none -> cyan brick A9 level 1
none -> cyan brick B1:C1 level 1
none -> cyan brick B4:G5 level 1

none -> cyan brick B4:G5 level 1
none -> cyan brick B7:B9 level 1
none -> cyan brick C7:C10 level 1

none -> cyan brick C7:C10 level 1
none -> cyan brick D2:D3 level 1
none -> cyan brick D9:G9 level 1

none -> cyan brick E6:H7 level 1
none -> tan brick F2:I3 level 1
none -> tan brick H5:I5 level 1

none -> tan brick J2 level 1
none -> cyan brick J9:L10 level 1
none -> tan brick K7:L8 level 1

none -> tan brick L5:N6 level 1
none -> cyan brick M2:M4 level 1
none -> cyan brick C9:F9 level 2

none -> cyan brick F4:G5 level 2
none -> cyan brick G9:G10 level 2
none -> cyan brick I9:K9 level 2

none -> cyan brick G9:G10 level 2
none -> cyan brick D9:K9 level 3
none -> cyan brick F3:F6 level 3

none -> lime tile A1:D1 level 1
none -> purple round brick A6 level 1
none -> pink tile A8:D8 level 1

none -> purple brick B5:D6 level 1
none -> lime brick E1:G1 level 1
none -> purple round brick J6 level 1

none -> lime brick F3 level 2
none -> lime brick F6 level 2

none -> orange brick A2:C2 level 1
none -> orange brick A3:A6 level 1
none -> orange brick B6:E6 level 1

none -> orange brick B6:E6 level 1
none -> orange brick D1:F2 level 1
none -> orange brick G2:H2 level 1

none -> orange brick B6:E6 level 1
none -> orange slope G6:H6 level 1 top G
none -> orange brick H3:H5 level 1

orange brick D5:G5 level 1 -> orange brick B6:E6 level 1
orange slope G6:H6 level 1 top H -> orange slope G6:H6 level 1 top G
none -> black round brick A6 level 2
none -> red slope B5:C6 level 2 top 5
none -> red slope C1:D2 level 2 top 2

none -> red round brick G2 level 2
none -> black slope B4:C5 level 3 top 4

Exercise directions: Return the lines above precisely as they appear, beginning at the first line and ending at the line with "none -> red round brick G2 level 2", and nothing after it.

Solution for this problem:
none -> cyan brick A9 level 1
none -> cyan brick B1:C1 level 1
none -> cyan brick B4:G5 level 1

none -> cyan brick B4:G5 level 1
none -> cyan brick B7:B9 level 1
none -> cyan brick C7:C10 level 1

none -> cyan brick C7:C10 level 1
none -> cyan brick D2:D3 level 1
none -> cyan brick D9:G9 level 1

none -> cyan brick E6:H7 level 1
none -> tan brick F2:I3 level 1
none -> tan brick H5:I5 level 1

none -> tan brick J2 level 1
none -> cyan brick J9:L10 level 1
none -> tan brick K7:L8 level 1

none -> tan brick L5:N6 level 1
none -> cyan brick M2:M4 level 1
none -> cyan brick C9:F9 level 2

none -> cyan brick F4:G5 level 2
none -> cyan brick G9:G10 level 2
none -> cyan brick I9:K9 level 2

none -> cyan brick G9:G10 level 2
none -> cyan brick D9:K9 level 3
none -> cyan brick F3:F6 level 3

none -> lime tile A1:D1 level 1
none -> purple round brick A6 level 1
none -> pink tile A8:D8 level 1

none -> purple brick B5:D6 level 1
none -> lime brick E1:G1 level 1
none -> purple round brick J6 level 1

none -> lime brick F3 level 2
none -> lime brick F6 level 2

none -> orange brick A2:C2 level 1
none -> orange brick A3:A6 level 1
none -> orange brick B6:E6 level 1

none -> orange brick B6:E6 level 1
none -> orange brick D1:F2 level 1
none -> orange brick G2:H2 level 1

none -> orange brick B6:E6 level 1
none -> orange slope G6:H6 level 1 top G
none -> orange brick H3:H5 level 1

orange brick D5:G5 level 1 -> orange brick B6:E6 level 1
orange slope G6:H6 level 1 top H -> orange slope G6:H6 level 1 top G
none -> black round brick A6 level 2
none -> red slope B5:C6 level 2 top 5
none -> red slope C1:D2 level 2 top 2

none -> red round brick G2 level 2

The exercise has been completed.